Colored geometric primitive data:
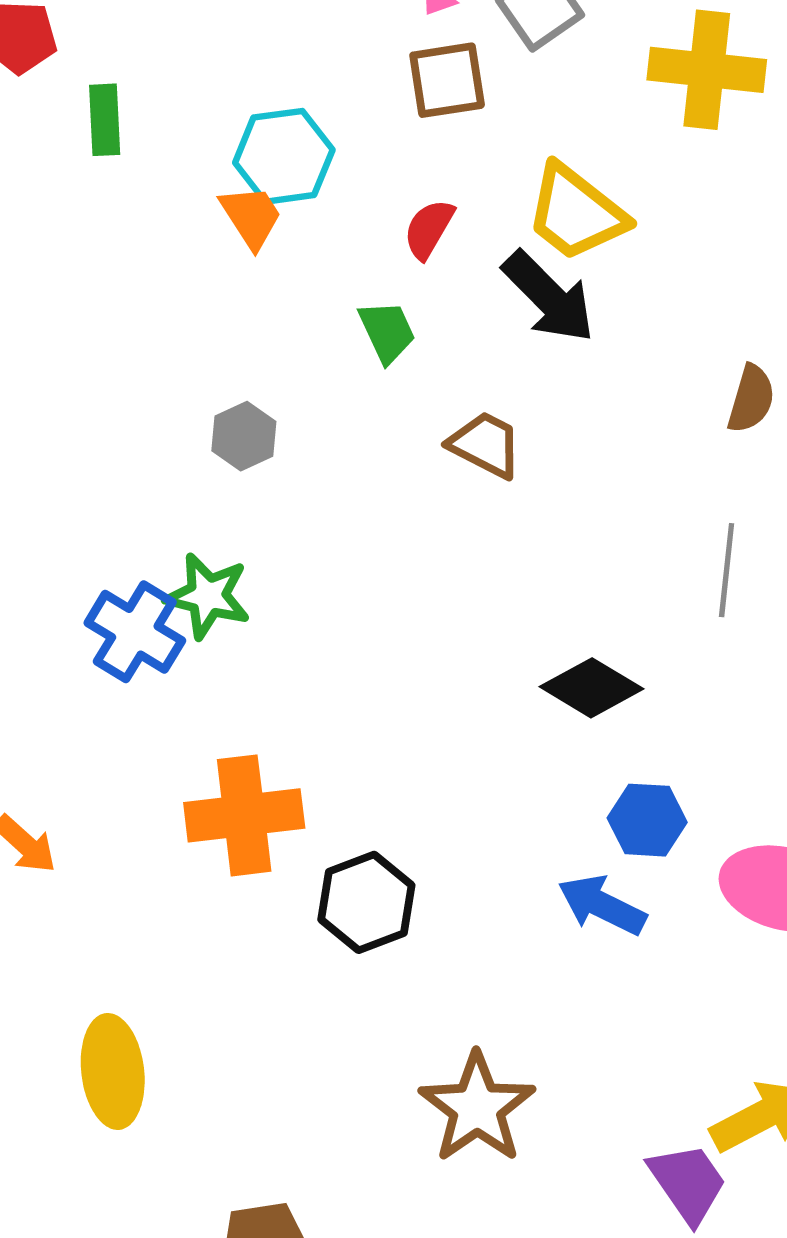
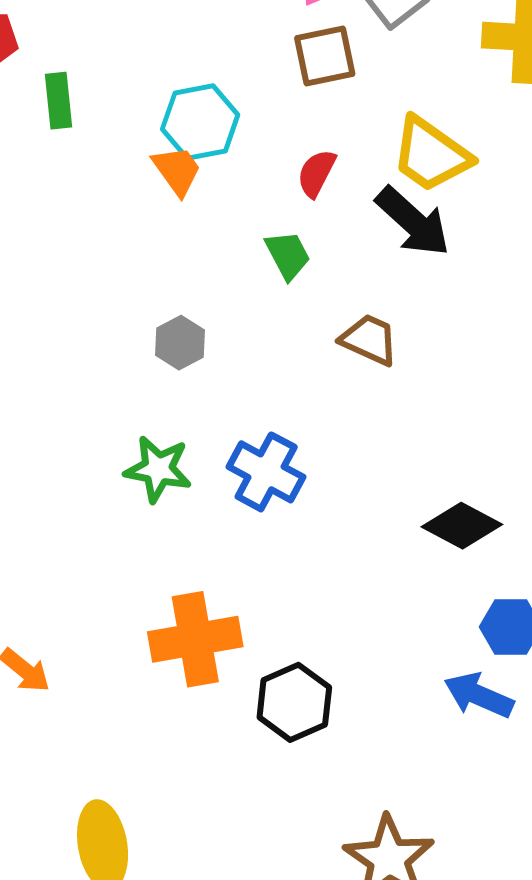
blue cross: (135, 632) -> (266, 472), moved

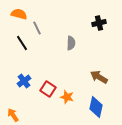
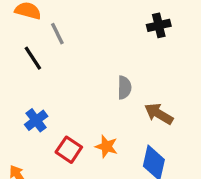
gray semicircle: (71, 43) -> (124, 88), moved
red square: (48, 89) -> (69, 150), moved

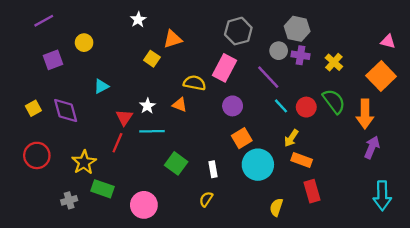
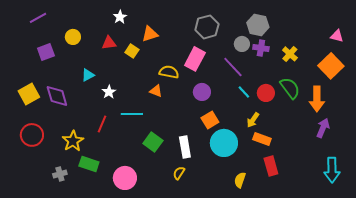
white star: (147, 106) -> (109, 92), moved
yellow square: (33, 108) -> (29, 94), size x1.5
red triangle: (124, 117) -> (109, 43), moved, turned 49
white rectangle: (213, 169) -> (185, 147), size x1.5

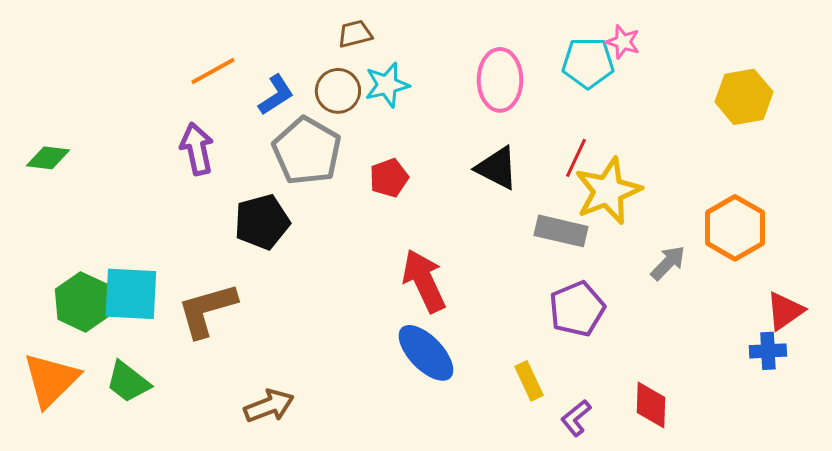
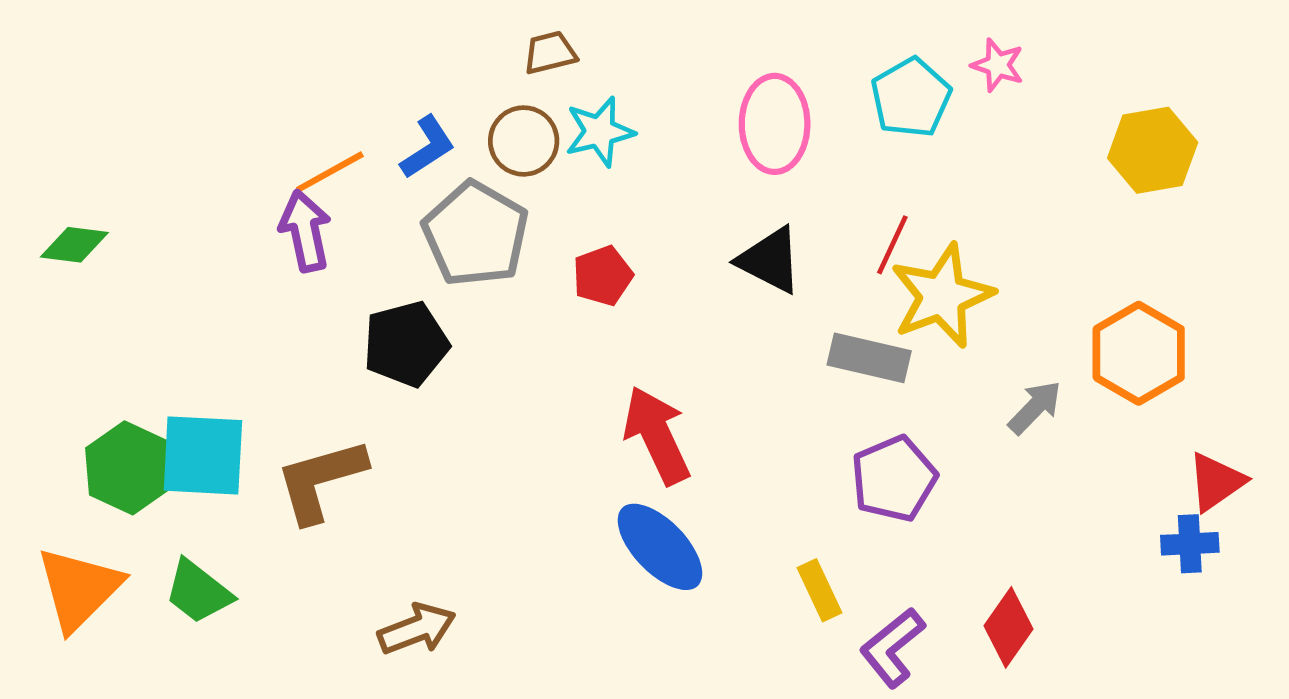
pink star: (623, 42) -> (998, 65), moved
cyan pentagon: (588, 63) -> (911, 98), turned -30
orange line: (213, 71) -> (330, 172), moved
red diamond: (651, 405) -> (1009, 627), turned 33
purple L-shape: (576, 418) -> (892, 648), size x1.4

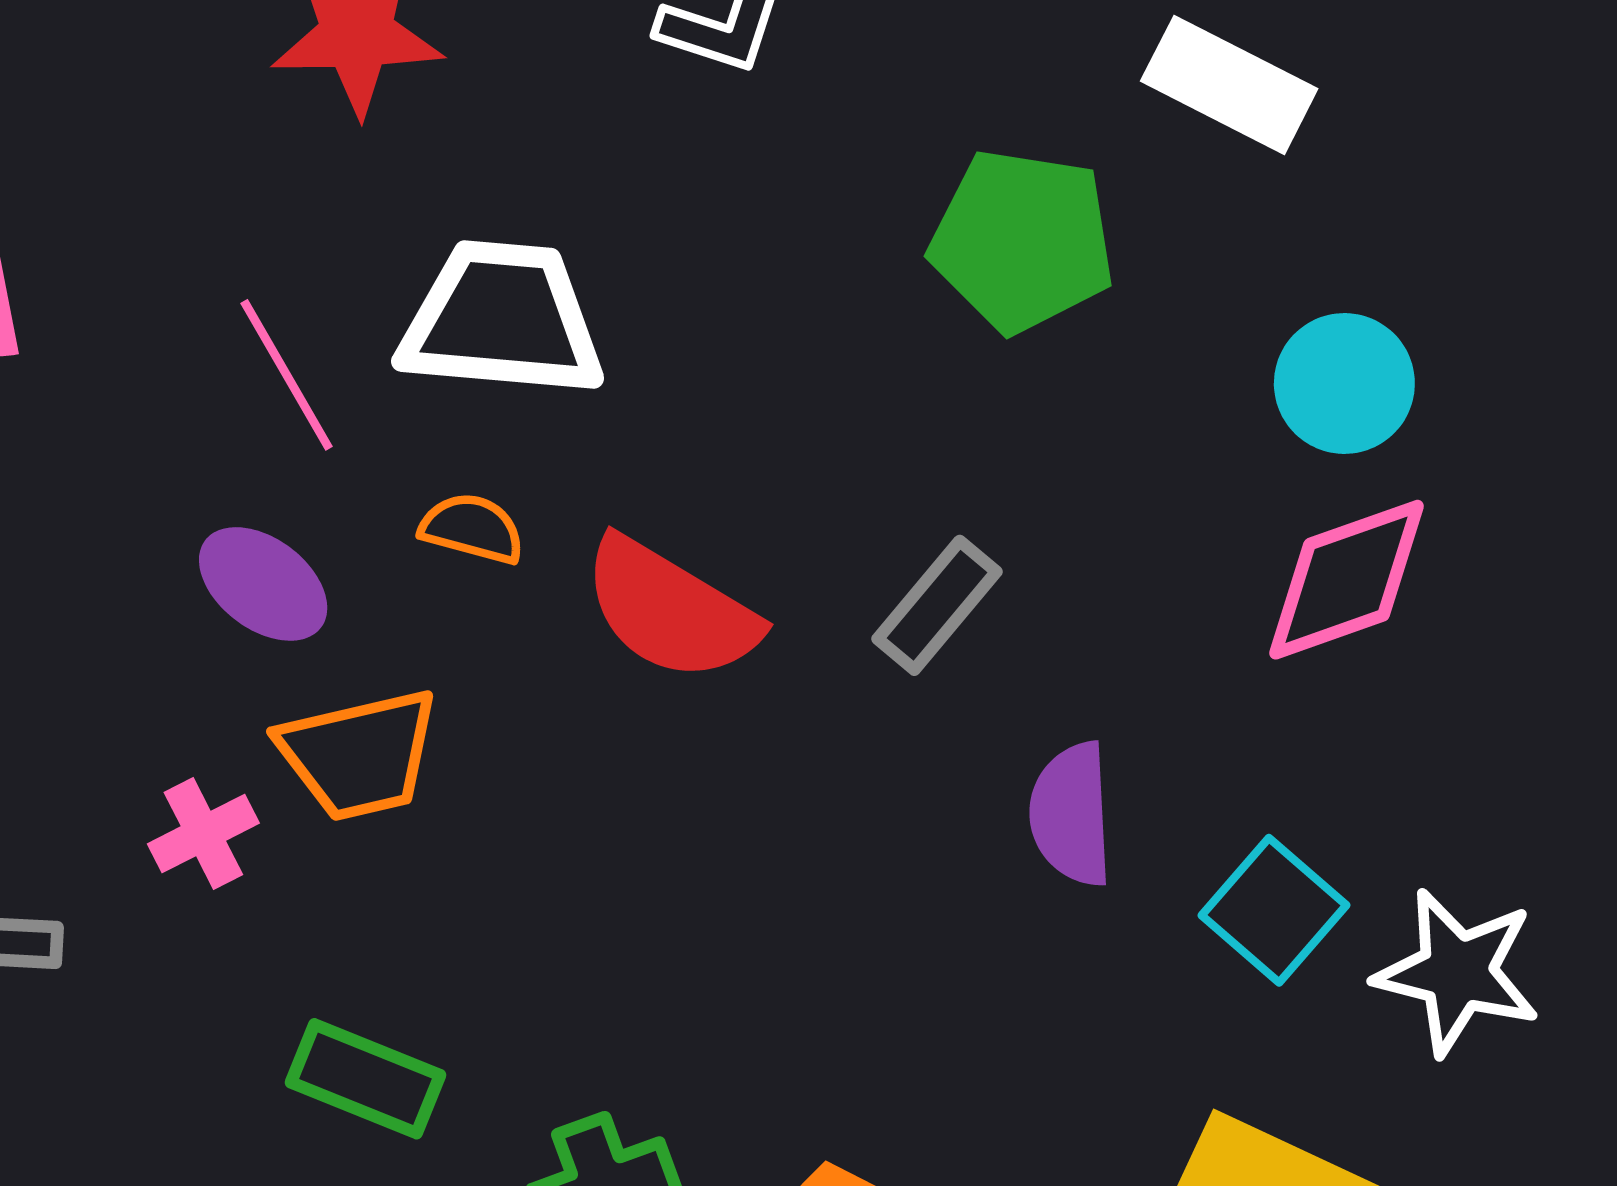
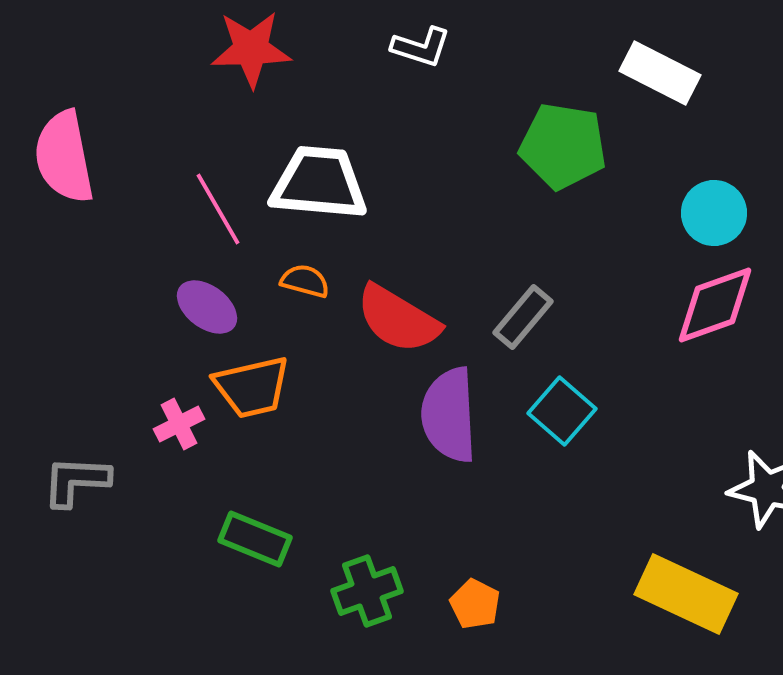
purple semicircle: (1071, 814) -> (449, 415), moved, size x1.4
cyan square: (1274, 910) -> (562, 411), moved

== Exercise requirements ==
Copy each line of the records precisely and drop any images they hold.

== Response ==
blue cross: (135, 632) -> (266, 472), moved

gray semicircle: (71, 43) -> (124, 88), moved
red square: (48, 89) -> (69, 150), moved

white star: (147, 106) -> (109, 92), moved
yellow square: (33, 108) -> (29, 94), size x1.5
red triangle: (124, 117) -> (109, 43), moved, turned 49
white rectangle: (213, 169) -> (185, 147), size x1.5

pink star: (623, 42) -> (998, 65), moved
cyan pentagon: (588, 63) -> (911, 98), turned -30
orange line: (213, 71) -> (330, 172), moved
red diamond: (651, 405) -> (1009, 627), turned 33
purple L-shape: (576, 418) -> (892, 648), size x1.4

purple semicircle: (1071, 814) -> (449, 415), moved, size x1.4
cyan square: (1274, 910) -> (562, 411), moved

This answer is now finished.